TASK OBJECTIVE >>
Nothing but the text should be carried over: reproduce all the data exactly and leave out every image.

[Object change descriptions]

____

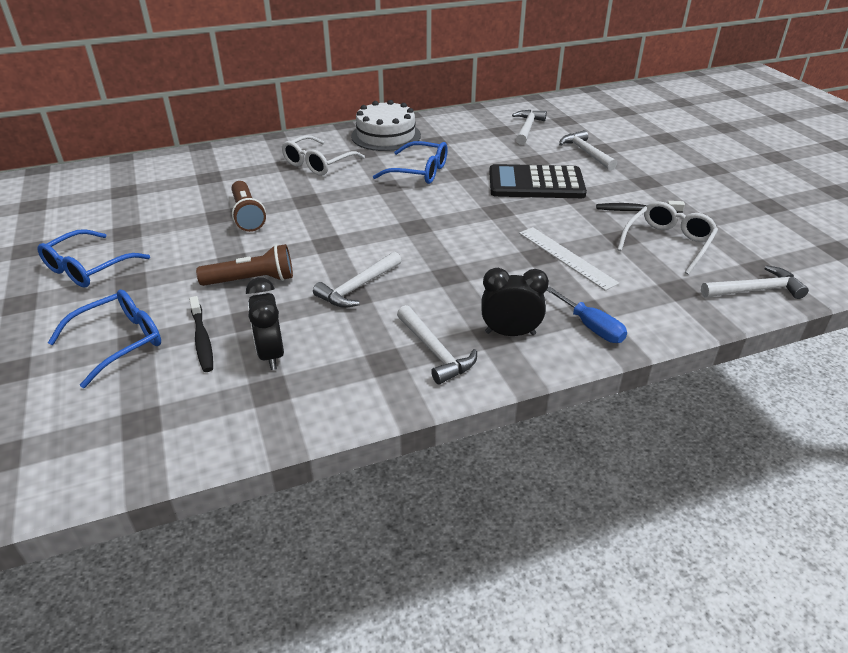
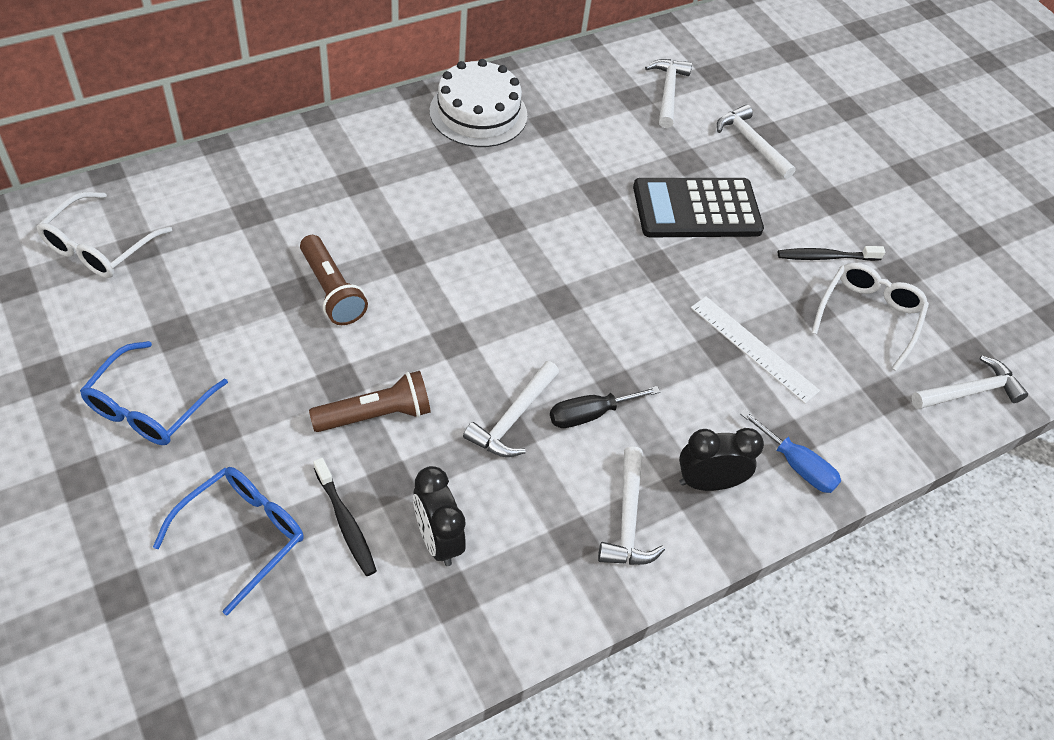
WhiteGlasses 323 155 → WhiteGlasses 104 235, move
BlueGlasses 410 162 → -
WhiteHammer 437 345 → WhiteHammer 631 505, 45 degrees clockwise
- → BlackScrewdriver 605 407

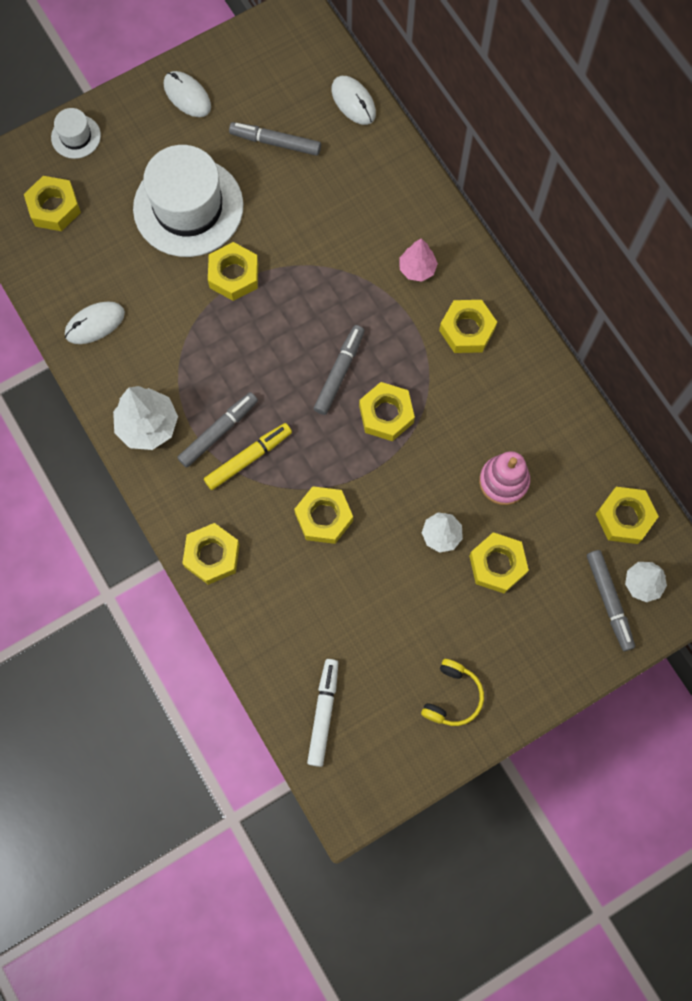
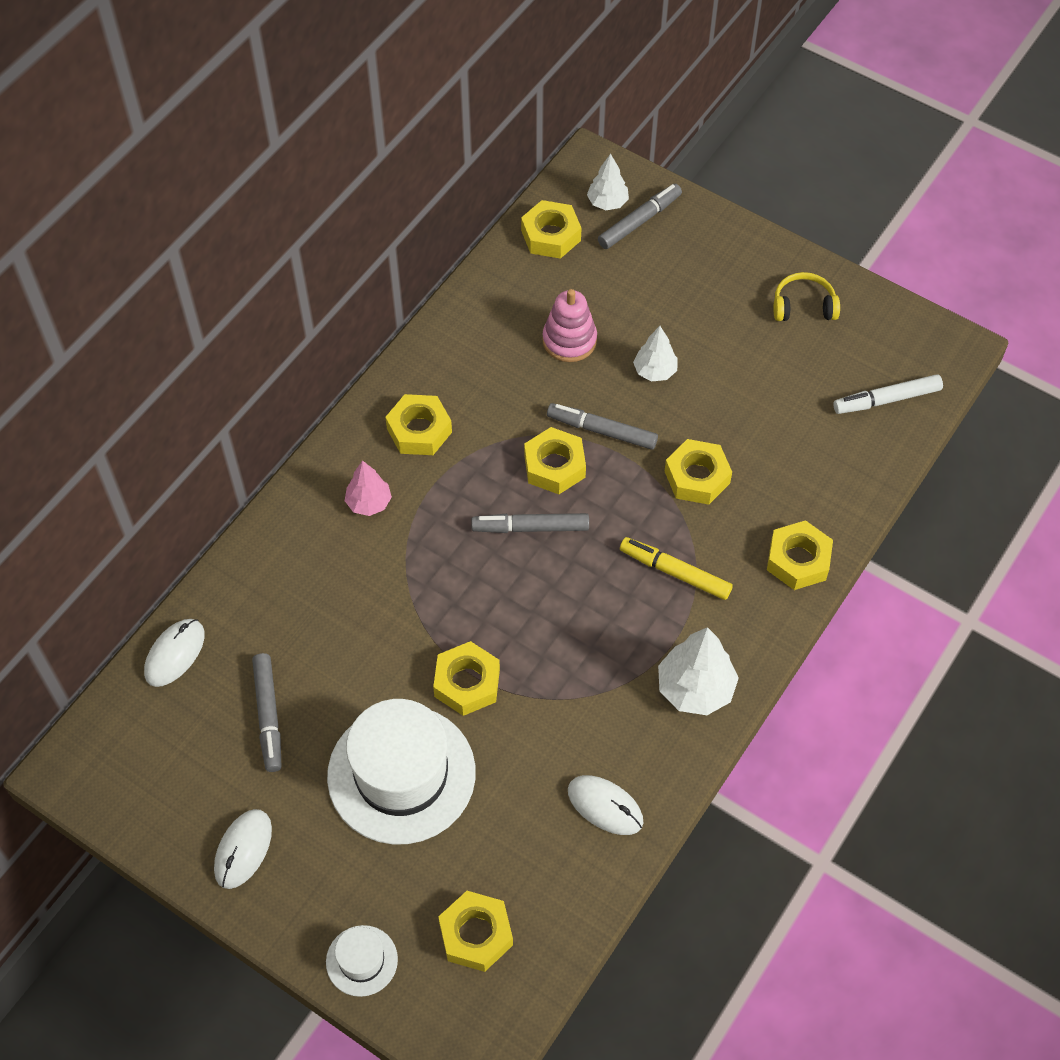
GreyMarker 217 430 → GreyMarker 602 426, move
YellowNut 499 562 → -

____

FINISHED TASK >>
WhiteGlasses 323 155 → WhiteGlasses 104 235, move
BlueGlasses 410 162 → -
WhiteHammer 437 345 → WhiteHammer 631 505, 45 degrees clockwise
- → BlackScrewdriver 605 407

GreyMarker 217 430 → GreyMarker 602 426, move
YellowNut 499 562 → -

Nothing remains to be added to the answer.